State the number of lines in the material below that have "RADIO" in them, without any other text.

- **Extracted material**
-- Opening Marker --

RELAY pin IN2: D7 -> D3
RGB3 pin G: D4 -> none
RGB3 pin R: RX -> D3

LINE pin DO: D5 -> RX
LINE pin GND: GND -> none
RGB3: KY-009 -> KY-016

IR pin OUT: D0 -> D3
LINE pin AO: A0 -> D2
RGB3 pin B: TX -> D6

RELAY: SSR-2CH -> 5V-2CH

-- Closing Marker --
-- Opening Marker --

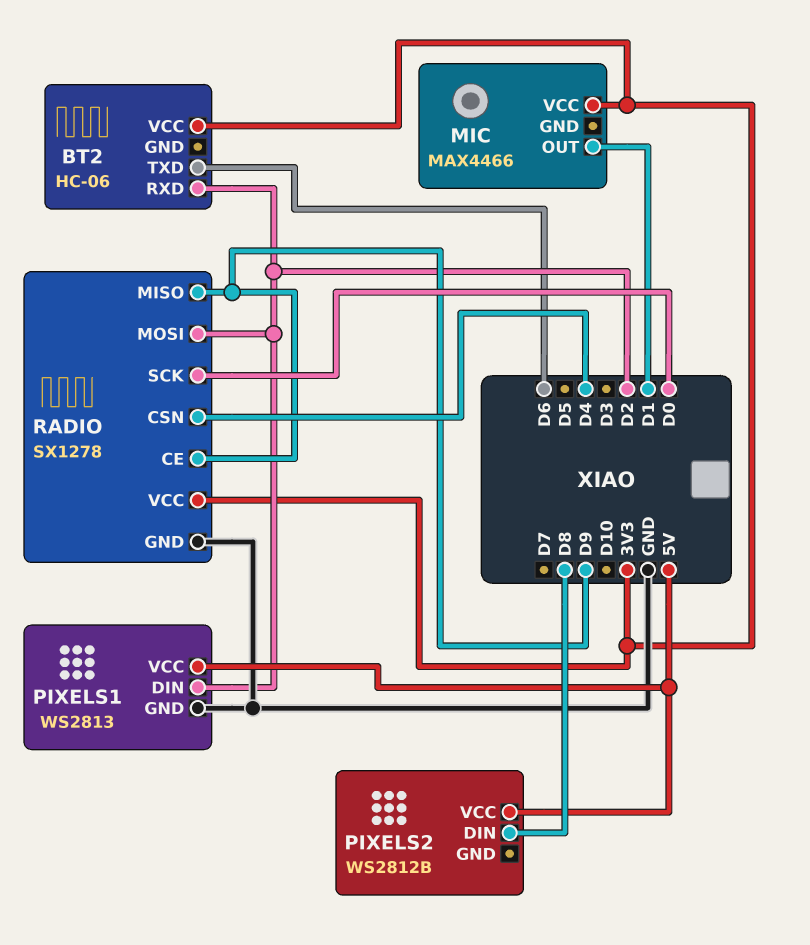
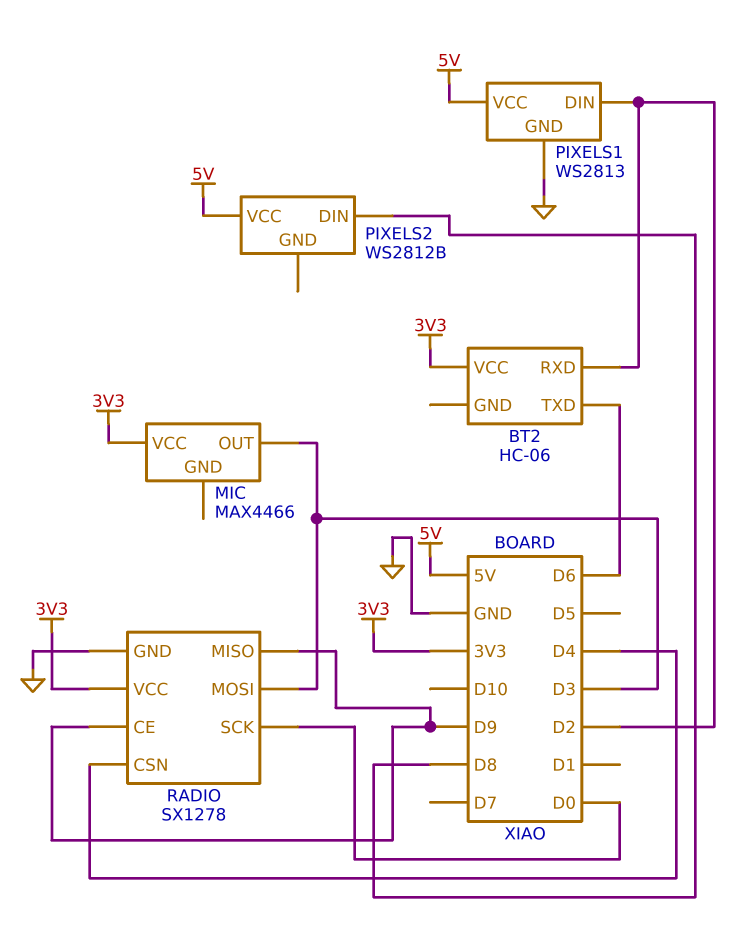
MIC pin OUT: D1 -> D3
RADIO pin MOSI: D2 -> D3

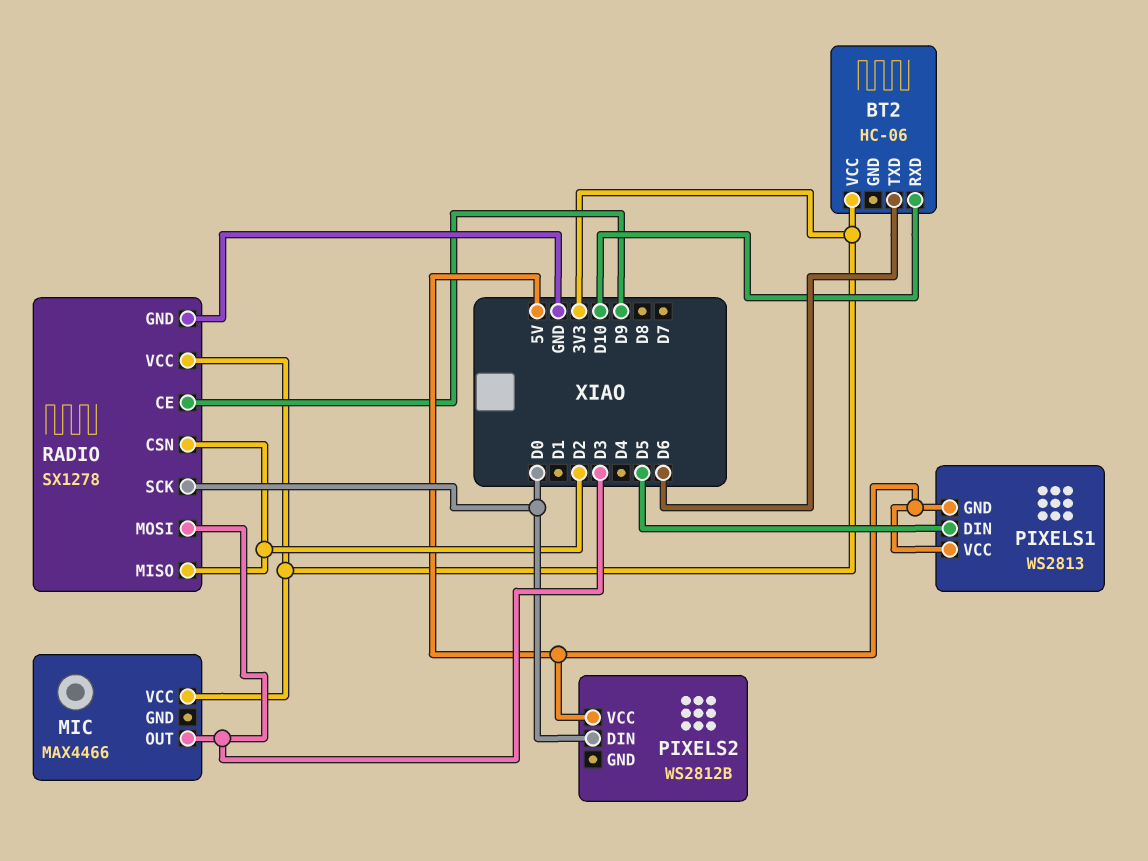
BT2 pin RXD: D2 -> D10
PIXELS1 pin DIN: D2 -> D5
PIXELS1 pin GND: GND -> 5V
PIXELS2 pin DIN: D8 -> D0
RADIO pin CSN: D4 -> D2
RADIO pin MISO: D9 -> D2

-- Closing Marker --

- **Exercise result**
3